> Activity: Read through the listing and copy every line that contains the word "femuzizen".

---

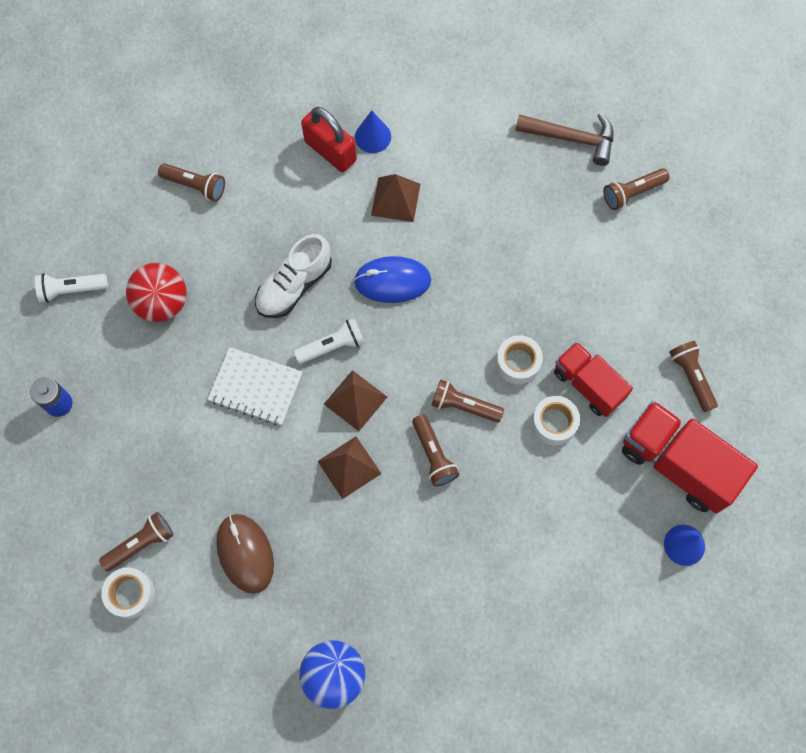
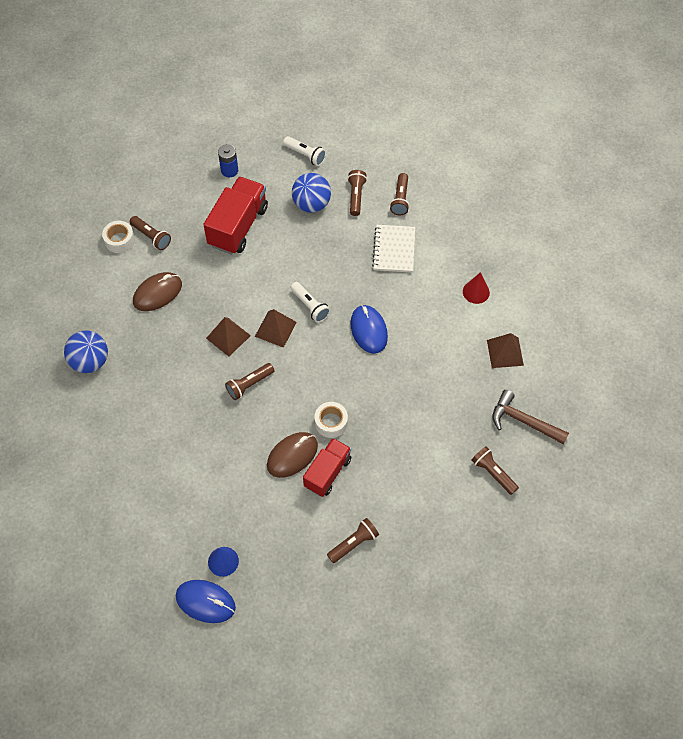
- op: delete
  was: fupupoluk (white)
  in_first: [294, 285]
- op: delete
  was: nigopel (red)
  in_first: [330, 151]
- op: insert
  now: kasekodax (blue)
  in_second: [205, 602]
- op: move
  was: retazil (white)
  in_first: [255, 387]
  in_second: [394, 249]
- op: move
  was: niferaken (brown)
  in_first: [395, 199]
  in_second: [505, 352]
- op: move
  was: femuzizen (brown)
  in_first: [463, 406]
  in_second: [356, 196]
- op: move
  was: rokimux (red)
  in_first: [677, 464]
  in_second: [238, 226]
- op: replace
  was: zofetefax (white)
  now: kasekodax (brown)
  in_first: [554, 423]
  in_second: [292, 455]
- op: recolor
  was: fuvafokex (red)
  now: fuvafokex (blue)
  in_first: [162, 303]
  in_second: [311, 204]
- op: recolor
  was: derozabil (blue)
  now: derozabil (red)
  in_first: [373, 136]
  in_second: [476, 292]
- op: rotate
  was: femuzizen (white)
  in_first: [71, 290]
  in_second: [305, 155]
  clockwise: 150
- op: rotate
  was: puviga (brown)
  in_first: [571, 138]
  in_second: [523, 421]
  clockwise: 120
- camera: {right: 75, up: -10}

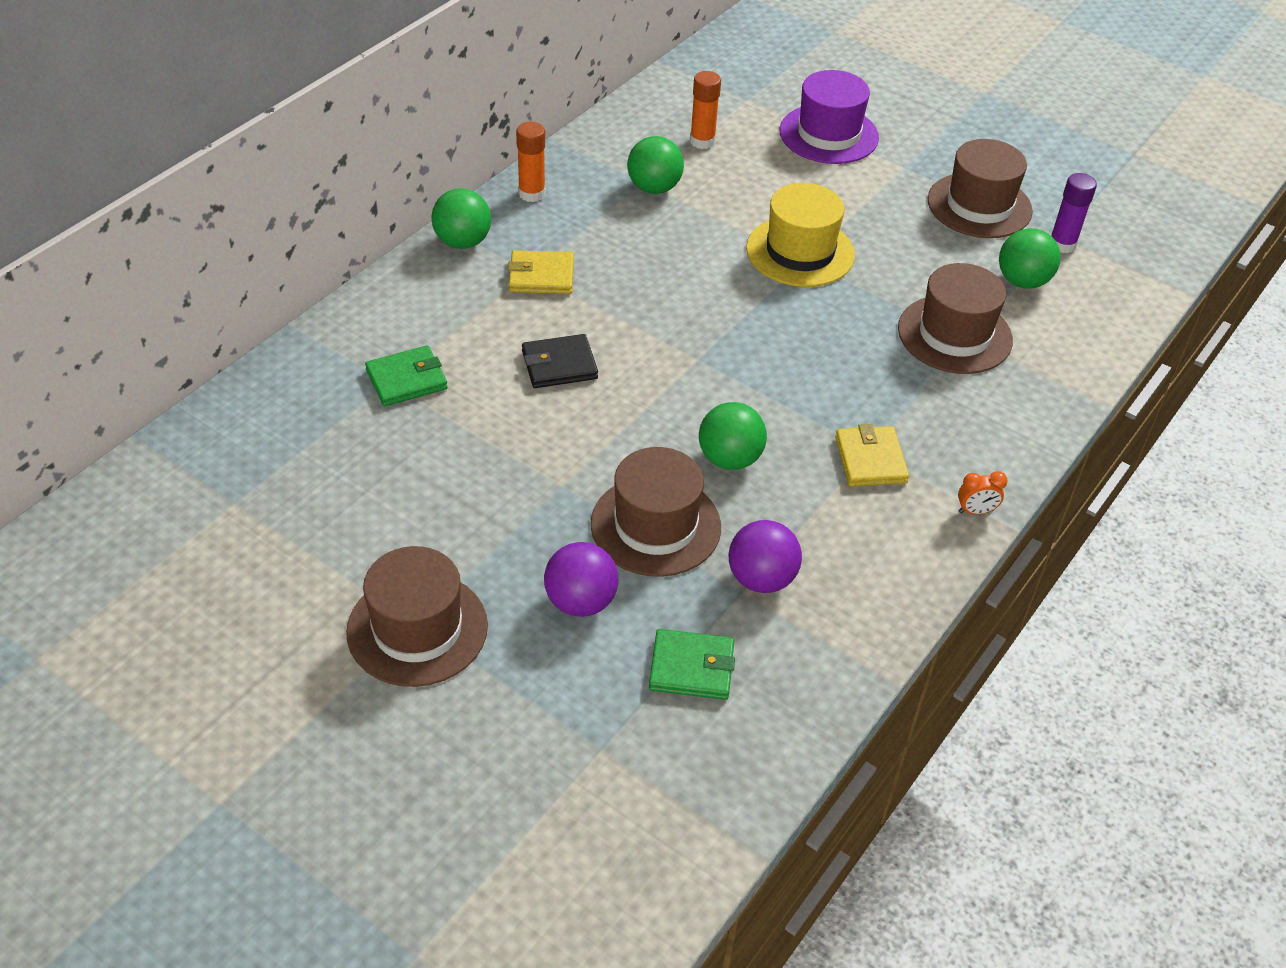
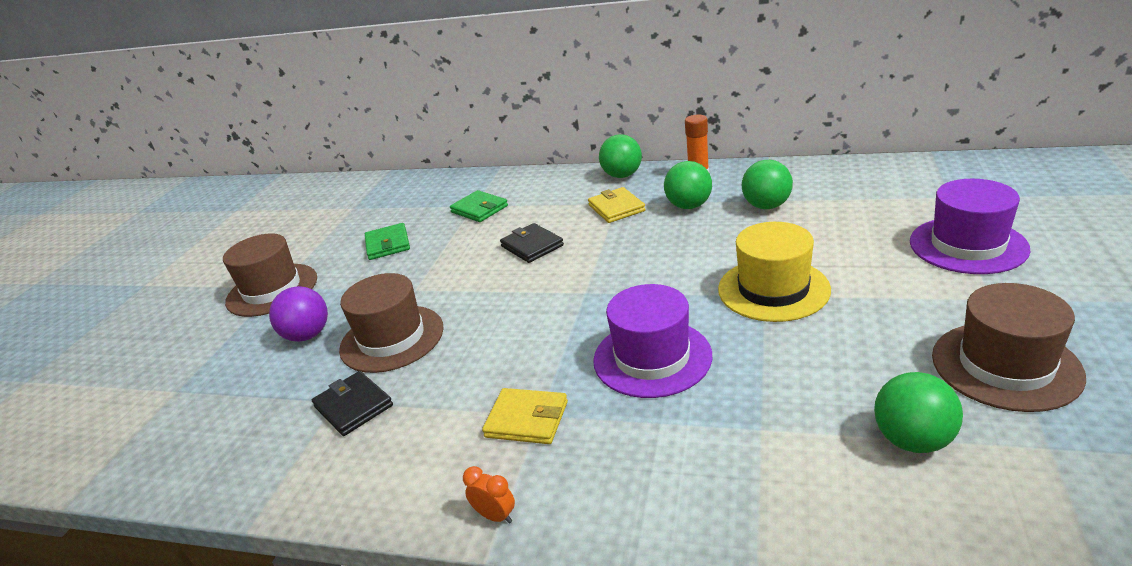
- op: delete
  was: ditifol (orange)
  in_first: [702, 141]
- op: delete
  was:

---

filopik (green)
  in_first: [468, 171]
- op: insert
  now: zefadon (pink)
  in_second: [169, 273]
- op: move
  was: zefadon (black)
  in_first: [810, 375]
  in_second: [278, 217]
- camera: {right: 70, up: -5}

---

> Solution for this exercise:
  was: femuzizen (brown)
  was: femuzizen (white)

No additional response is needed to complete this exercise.